● Problem to solve
Write out again, exactly, the lines of the listing below from the first one through the one that contains "SONAR2 pin ECHO: D3 -> A3", and no other lines.

● Data shown
....
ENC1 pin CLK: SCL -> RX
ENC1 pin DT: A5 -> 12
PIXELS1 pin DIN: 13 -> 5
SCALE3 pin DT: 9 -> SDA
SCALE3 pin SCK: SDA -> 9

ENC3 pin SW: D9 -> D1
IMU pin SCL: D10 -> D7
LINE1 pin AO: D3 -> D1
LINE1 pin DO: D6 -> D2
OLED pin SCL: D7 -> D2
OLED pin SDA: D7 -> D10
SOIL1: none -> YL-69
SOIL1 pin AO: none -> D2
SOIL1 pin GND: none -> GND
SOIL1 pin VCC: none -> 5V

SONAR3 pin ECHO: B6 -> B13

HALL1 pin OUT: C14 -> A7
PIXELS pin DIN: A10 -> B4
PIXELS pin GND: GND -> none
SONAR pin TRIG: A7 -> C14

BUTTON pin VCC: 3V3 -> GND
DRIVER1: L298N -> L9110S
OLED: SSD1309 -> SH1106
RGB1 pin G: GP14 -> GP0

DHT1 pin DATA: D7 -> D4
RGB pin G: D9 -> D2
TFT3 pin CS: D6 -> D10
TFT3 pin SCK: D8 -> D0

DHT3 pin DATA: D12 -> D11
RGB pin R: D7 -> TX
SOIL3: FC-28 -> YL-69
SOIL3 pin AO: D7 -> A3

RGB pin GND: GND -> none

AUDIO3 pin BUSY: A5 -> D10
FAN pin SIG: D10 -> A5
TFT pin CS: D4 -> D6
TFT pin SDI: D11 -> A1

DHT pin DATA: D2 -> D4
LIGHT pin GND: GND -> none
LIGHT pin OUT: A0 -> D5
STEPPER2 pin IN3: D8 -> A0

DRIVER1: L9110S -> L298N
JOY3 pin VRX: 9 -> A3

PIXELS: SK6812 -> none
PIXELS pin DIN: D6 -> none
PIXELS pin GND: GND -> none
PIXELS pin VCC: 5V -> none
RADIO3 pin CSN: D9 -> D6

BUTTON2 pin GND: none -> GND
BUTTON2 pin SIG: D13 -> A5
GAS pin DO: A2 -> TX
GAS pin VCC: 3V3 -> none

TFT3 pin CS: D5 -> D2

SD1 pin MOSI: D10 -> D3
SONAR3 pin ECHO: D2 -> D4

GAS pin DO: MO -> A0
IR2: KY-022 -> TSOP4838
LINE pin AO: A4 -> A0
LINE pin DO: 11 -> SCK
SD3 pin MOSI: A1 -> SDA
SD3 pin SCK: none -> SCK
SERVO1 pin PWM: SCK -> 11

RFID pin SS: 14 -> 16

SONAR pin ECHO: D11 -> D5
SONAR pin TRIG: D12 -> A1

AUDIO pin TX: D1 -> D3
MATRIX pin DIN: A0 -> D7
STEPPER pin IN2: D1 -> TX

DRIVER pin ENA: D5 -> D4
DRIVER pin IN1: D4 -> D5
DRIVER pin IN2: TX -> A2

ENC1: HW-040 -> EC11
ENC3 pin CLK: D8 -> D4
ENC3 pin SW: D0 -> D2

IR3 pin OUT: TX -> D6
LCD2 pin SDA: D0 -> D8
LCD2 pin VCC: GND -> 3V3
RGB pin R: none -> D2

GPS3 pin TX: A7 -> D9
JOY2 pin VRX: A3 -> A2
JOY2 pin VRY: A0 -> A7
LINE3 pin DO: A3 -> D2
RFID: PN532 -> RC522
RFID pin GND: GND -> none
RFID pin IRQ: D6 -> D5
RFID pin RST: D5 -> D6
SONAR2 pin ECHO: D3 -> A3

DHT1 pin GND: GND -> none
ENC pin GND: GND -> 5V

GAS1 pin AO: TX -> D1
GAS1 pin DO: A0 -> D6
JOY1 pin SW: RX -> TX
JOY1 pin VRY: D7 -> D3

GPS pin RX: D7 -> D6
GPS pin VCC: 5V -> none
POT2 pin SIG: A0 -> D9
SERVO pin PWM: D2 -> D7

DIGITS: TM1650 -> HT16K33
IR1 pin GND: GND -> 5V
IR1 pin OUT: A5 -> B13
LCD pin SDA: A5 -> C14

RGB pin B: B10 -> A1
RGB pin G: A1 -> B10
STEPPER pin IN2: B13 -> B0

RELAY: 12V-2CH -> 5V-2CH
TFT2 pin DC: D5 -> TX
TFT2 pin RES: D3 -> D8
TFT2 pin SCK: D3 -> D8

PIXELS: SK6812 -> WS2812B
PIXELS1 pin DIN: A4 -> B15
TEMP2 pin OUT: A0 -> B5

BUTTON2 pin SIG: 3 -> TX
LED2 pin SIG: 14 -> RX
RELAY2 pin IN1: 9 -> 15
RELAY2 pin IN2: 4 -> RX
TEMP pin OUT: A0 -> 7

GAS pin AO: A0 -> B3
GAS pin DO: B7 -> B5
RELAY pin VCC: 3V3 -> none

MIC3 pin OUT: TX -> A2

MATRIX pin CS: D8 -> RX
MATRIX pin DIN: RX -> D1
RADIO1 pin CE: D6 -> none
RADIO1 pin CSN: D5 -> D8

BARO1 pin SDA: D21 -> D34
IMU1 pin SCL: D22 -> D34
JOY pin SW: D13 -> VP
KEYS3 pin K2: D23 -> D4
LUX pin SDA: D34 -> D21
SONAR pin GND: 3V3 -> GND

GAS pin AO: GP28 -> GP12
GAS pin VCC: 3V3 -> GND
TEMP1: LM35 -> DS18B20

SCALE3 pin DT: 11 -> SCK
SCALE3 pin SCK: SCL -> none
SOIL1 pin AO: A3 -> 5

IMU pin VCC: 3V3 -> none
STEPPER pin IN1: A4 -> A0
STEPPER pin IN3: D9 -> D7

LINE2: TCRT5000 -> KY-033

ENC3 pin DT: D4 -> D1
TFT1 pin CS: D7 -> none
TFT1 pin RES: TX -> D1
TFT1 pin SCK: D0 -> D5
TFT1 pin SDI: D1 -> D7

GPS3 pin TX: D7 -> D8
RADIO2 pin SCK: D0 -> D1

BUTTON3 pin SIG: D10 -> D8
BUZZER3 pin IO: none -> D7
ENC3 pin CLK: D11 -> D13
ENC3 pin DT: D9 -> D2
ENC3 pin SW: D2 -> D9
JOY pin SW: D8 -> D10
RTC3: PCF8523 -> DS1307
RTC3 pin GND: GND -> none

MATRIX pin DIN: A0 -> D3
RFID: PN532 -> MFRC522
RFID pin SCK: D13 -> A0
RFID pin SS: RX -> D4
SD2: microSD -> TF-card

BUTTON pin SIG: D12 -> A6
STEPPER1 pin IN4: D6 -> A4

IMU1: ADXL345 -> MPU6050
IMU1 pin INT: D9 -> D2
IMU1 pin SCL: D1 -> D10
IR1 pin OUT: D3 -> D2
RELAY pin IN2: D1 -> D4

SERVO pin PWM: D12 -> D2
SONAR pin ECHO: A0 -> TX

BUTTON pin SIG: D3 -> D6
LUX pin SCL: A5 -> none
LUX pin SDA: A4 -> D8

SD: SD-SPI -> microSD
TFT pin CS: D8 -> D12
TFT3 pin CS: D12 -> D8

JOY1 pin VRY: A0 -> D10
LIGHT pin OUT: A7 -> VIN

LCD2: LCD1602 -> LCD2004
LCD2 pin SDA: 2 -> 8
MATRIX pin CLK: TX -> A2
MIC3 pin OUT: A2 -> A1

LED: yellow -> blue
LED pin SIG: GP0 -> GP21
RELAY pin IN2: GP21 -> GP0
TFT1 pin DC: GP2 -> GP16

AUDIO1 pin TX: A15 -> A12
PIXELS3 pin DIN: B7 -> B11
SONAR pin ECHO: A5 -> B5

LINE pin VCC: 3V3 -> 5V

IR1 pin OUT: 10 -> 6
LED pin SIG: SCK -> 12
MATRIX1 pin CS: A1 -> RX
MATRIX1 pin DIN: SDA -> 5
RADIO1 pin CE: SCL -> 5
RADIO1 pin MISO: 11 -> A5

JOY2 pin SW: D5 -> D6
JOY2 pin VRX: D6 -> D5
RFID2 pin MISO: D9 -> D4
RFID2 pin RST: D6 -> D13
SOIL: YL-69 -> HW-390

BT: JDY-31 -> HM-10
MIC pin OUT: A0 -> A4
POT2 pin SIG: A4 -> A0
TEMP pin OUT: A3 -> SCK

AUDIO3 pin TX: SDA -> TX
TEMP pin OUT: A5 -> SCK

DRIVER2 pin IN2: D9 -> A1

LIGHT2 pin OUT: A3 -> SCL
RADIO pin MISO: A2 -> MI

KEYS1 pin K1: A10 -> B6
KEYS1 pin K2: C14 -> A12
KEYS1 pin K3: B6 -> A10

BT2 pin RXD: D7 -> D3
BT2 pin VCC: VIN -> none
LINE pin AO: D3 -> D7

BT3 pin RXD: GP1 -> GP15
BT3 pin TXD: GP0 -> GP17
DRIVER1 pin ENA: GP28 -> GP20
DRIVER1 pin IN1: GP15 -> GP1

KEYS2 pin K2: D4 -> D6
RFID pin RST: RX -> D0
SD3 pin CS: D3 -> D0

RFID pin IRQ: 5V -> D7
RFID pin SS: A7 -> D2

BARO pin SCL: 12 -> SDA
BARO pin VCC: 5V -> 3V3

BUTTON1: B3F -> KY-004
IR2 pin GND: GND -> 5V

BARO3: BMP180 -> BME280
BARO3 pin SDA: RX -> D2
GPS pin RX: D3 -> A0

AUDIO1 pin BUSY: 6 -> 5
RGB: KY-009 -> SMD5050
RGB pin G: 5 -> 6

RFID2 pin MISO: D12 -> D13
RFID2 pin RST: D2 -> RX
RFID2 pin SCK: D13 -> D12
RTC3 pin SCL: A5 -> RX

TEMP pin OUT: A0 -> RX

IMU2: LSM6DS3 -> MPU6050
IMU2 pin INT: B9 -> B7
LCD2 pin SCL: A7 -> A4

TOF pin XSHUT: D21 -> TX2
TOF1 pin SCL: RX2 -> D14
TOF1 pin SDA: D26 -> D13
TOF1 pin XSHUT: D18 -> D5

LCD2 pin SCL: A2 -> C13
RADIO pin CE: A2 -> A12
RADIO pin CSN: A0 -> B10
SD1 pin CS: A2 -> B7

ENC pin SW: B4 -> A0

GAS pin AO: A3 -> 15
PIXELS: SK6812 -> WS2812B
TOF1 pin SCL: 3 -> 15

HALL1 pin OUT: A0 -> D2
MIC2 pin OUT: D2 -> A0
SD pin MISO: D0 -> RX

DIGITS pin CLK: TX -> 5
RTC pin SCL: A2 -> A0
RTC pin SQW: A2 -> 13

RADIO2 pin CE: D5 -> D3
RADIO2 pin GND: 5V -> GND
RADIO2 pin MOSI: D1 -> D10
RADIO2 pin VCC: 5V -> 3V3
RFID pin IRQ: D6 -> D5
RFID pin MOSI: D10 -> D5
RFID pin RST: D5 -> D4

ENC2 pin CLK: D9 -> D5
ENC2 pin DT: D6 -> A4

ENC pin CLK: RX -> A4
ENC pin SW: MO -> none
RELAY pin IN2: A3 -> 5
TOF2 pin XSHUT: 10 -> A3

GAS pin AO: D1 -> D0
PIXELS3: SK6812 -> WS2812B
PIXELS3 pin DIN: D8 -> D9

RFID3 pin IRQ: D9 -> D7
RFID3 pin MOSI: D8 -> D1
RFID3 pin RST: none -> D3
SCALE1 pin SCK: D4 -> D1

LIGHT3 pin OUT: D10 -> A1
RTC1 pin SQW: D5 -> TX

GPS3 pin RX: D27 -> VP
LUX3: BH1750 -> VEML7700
....
● Problem solution
ENC1 pin CLK: SCL -> RX
ENC1 pin DT: A5 -> 12
PIXELS1 pin DIN: 13 -> 5
SCALE3 pin DT: 9 -> SDA
SCALE3 pin SCK: SDA -> 9

ENC3 pin SW: D9 -> D1
IMU pin SCL: D10 -> D7
LINE1 pin AO: D3 -> D1
LINE1 pin DO: D6 -> D2
OLED pin SCL: D7 -> D2
OLED pin SDA: D7 -> D10
SOIL1: none -> YL-69
SOIL1 pin AO: none -> D2
SOIL1 pin GND: none -> GND
SOIL1 pin VCC: none -> 5V

SONAR3 pin ECHO: B6 -> B13

HALL1 pin OUT: C14 -> A7
PIXELS pin DIN: A10 -> B4
PIXELS pin GND: GND -> none
SONAR pin TRIG: A7 -> C14

BUTTON pin VCC: 3V3 -> GND
DRIVER1: L298N -> L9110S
OLED: SSD1309 -> SH1106
RGB1 pin G: GP14 -> GP0

DHT1 pin DATA: D7 -> D4
RGB pin G: D9 -> D2
TFT3 pin CS: D6 -> D10
TFT3 pin SCK: D8 -> D0

DHT3 pin DATA: D12 -> D11
RGB pin R: D7 -> TX
SOIL3: FC-28 -> YL-69
SOIL3 pin AO: D7 -> A3

RGB pin GND: GND -> none

AUDIO3 pin BUSY: A5 -> D10
FAN pin SIG: D10 -> A5
TFT pin CS: D4 -> D6
TFT pin SDI: D11 -> A1

DHT pin DATA: D2 -> D4
LIGHT pin GND: GND -> none
LIGHT pin OUT: A0 -> D5
STEPPER2 pin IN3: D8 -> A0

DRIVER1: L9110S -> L298N
JOY3 pin VRX: 9 -> A3

PIXELS: SK6812 -> none
PIXELS pin DIN: D6 -> none
PIXELS pin GND: GND -> none
PIXELS pin VCC: 5V -> none
RADIO3 pin CSN: D9 -> D6

BUTTON2 pin GND: none -> GND
BUTTON2 pin SIG: D13 -> A5
GAS pin DO: A2 -> TX
GAS pin VCC: 3V3 -> none

TFT3 pin CS: D5 -> D2

SD1 pin MOSI: D10 -> D3
SONAR3 pin ECHO: D2 -> D4

GAS pin DO: MO -> A0
IR2: KY-022 -> TSOP4838
LINE pin AO: A4 -> A0
LINE pin DO: 11 -> SCK
SD3 pin MOSI: A1 -> SDA
SD3 pin SCK: none -> SCK
SERVO1 pin PWM: SCK -> 11

RFID pin SS: 14 -> 16

SONAR pin ECHO: D11 -> D5
SONAR pin TRIG: D12 -> A1

AUDIO pin TX: D1 -> D3
MATRIX pin DIN: A0 -> D7
STEPPER pin IN2: D1 -> TX

DRIVER pin ENA: D5 -> D4
DRIVER pin IN1: D4 -> D5
DRIVER pin IN2: TX -> A2

ENC1: HW-040 -> EC11
ENC3 pin CLK: D8 -> D4
ENC3 pin SW: D0 -> D2

IR3 pin OUT: TX -> D6
LCD2 pin SDA: D0 -> D8
LCD2 pin VCC: GND -> 3V3
RGB pin R: none -> D2

GPS3 pin TX: A7 -> D9
JOY2 pin VRX: A3 -> A2
JOY2 pin VRY: A0 -> A7
LINE3 pin DO: A3 -> D2
RFID: PN532 -> RC522
RFID pin GND: GND -> none
RFID pin IRQ: D6 -> D5
RFID pin RST: D5 -> D6
SONAR2 pin ECHO: D3 -> A3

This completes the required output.